▶ EXERCISE AIM:
Starting with the line that contains "Locate each specified" and continuing through the end of the listing, rewrite those lines as a numbered list and skip any blank lines. Leave the pictures out of your answer.

Word and element pointing entries:
-=-=-=-=-
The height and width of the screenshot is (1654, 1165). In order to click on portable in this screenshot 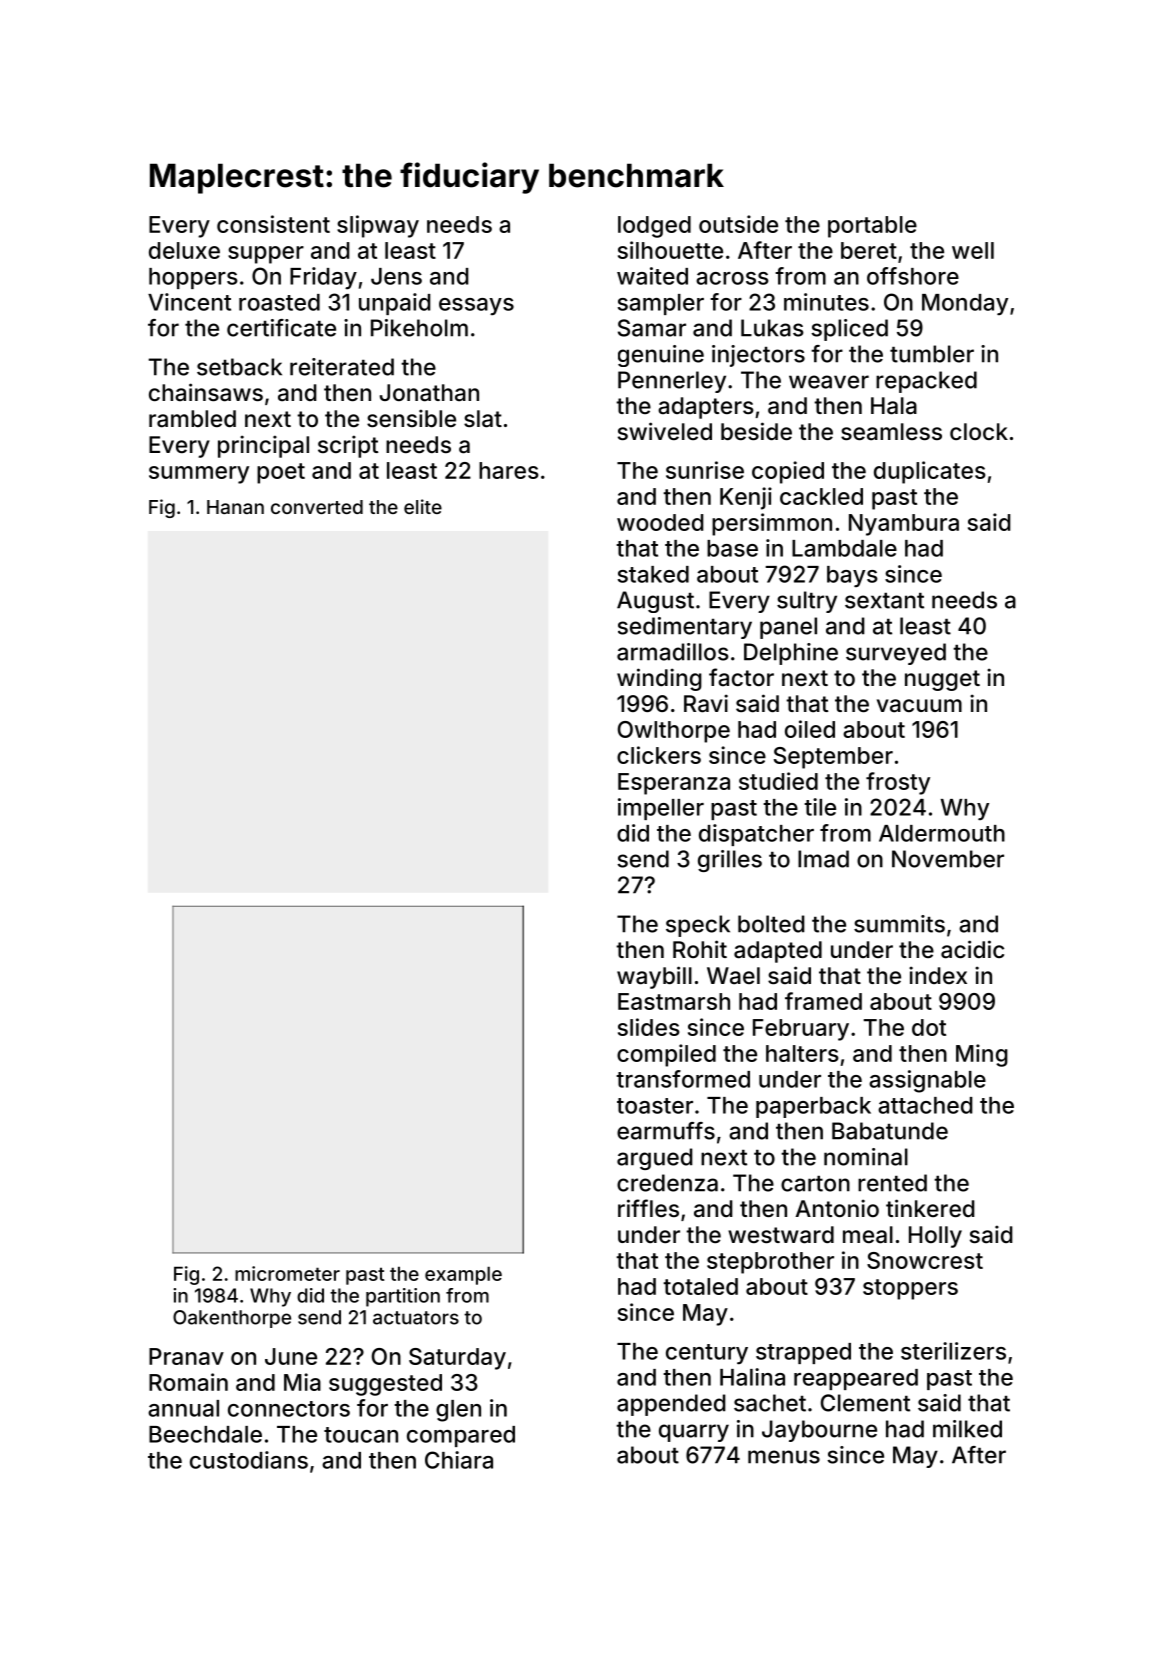, I will do `click(872, 227)`.
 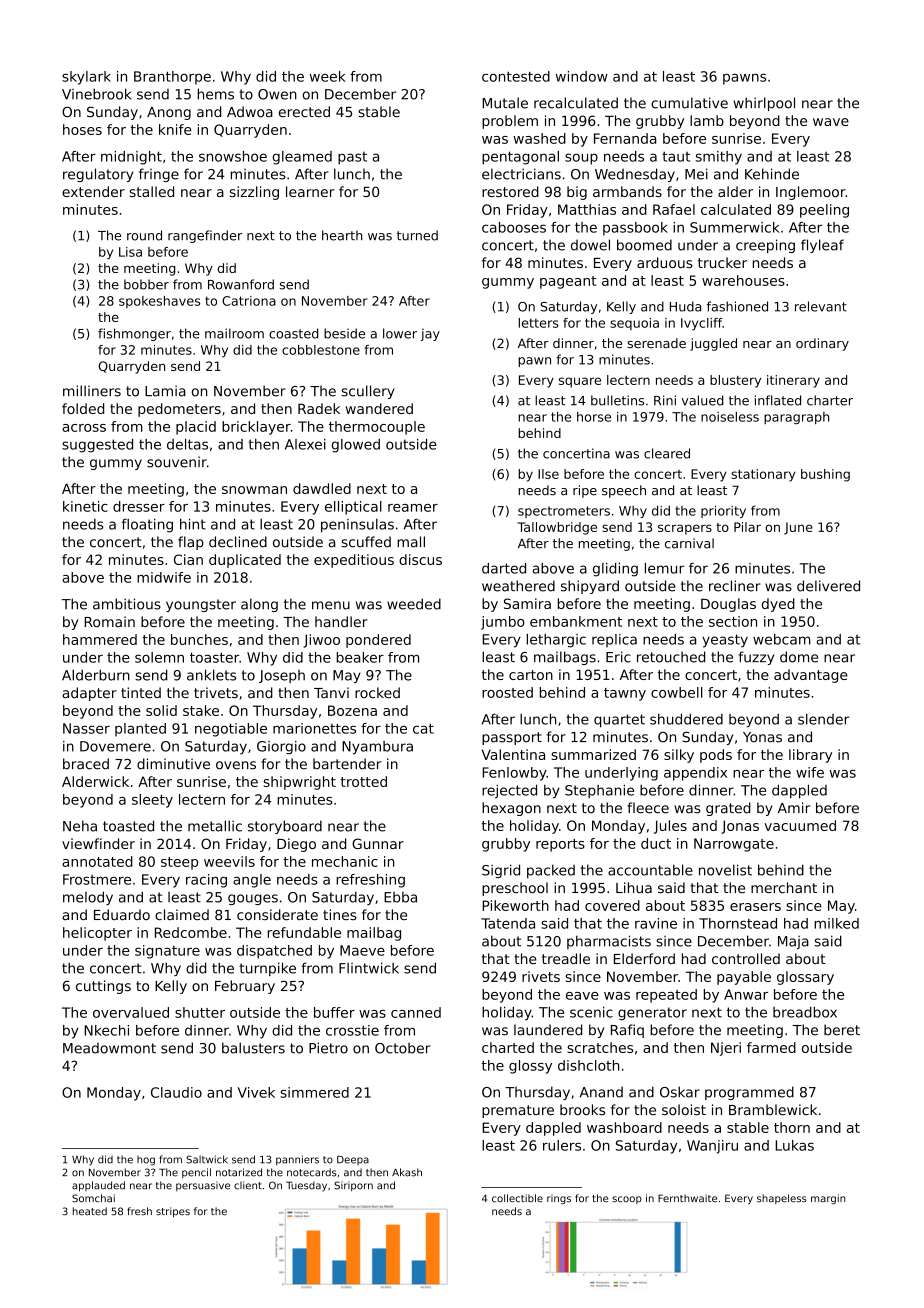 I want to click on negotiable, so click(x=231, y=730).
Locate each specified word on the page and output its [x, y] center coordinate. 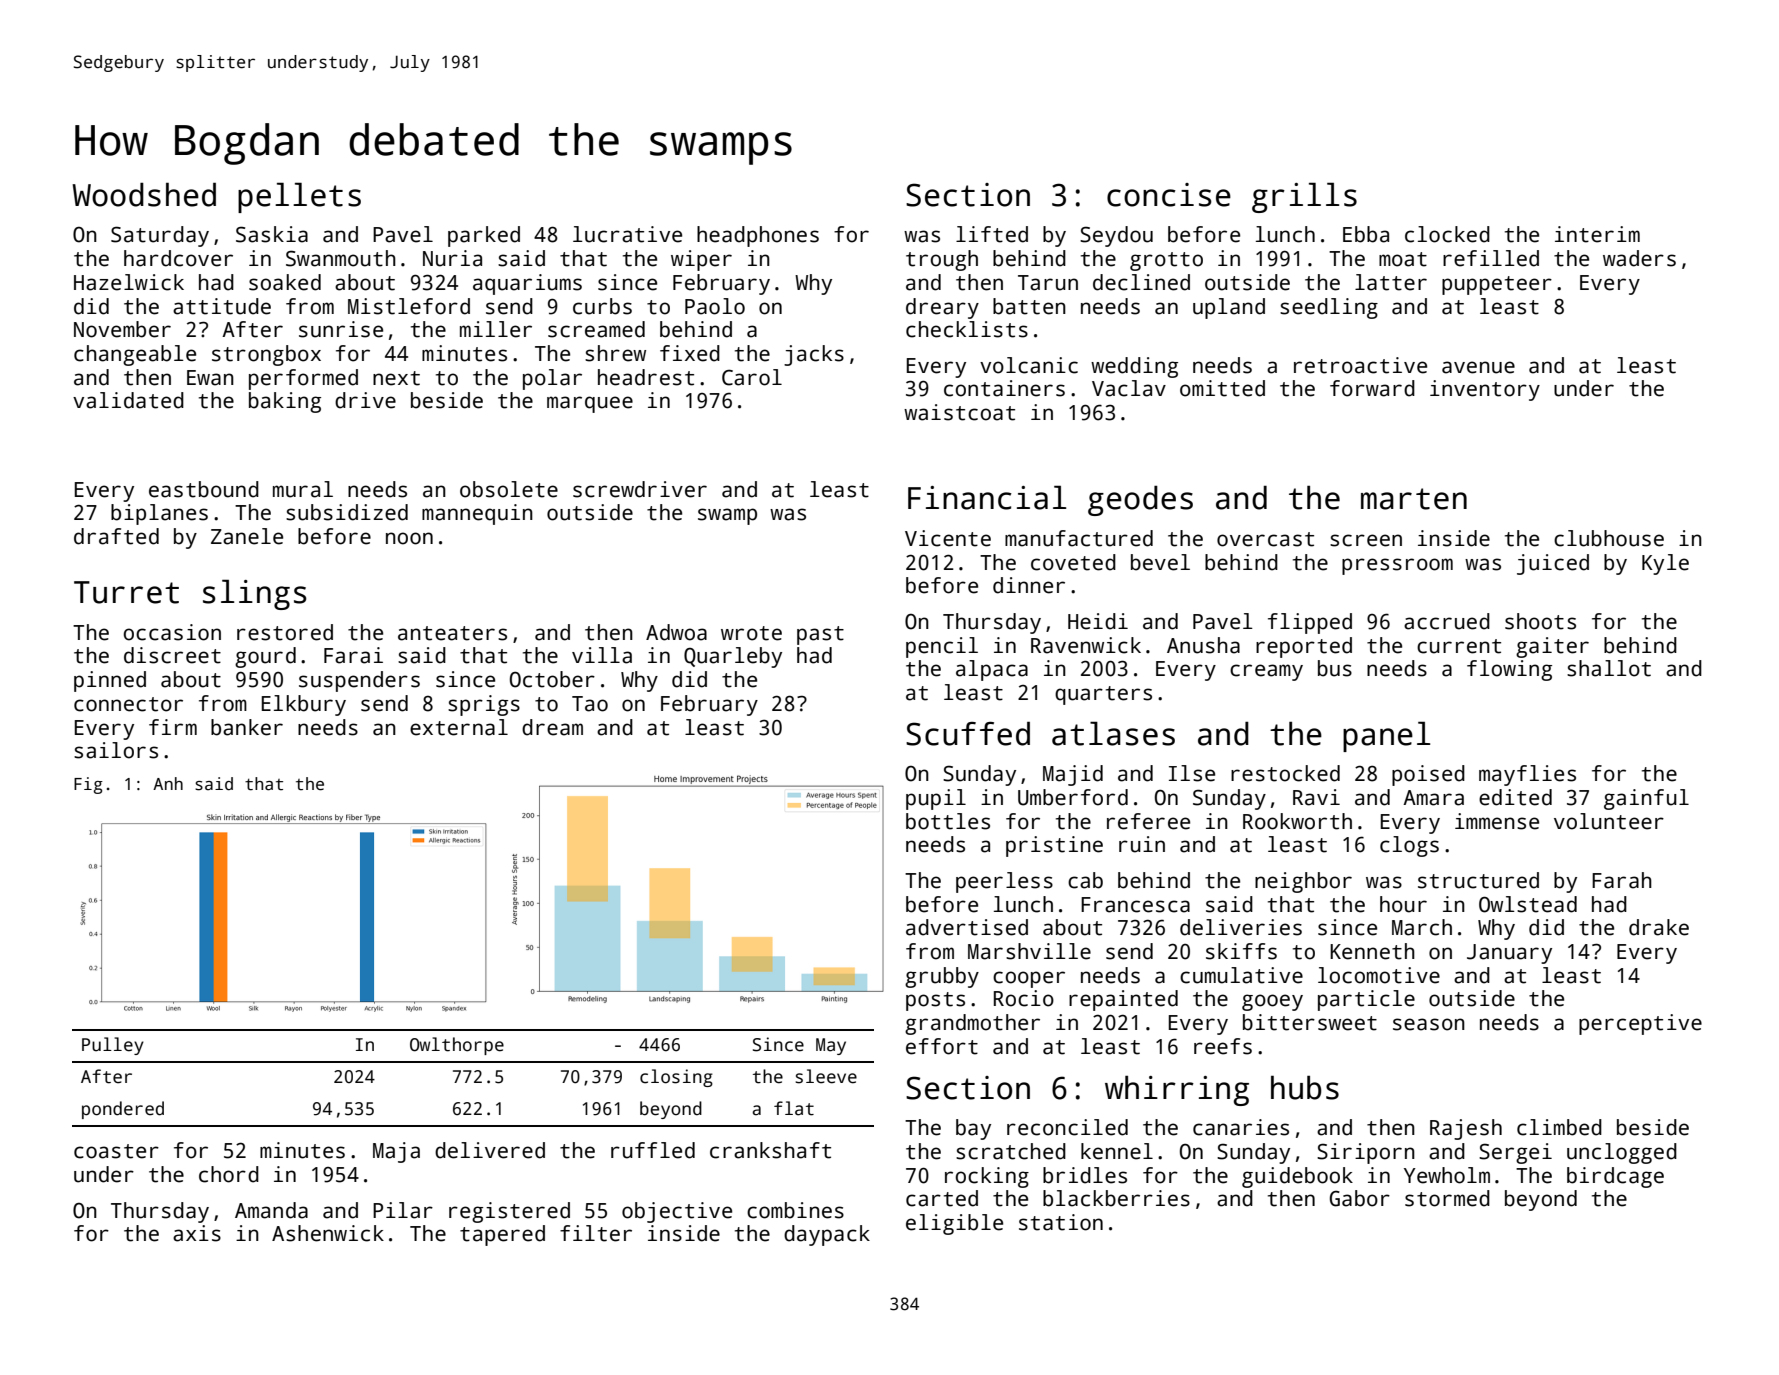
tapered [502, 1235]
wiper [701, 260]
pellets [299, 197]
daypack [827, 1235]
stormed [1447, 1198]
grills [1304, 197]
-=-=-=-=-
▶ REPLY TO THE TASK:
1. Locate each specified word on the page and output its [x, y] center coordinate. 
2. tapered [502, 1235]
3. wiper [701, 260]
4. pellets [299, 197]
5. daypack [827, 1235]
6. stormed [1447, 1198]
7. grills [1304, 197]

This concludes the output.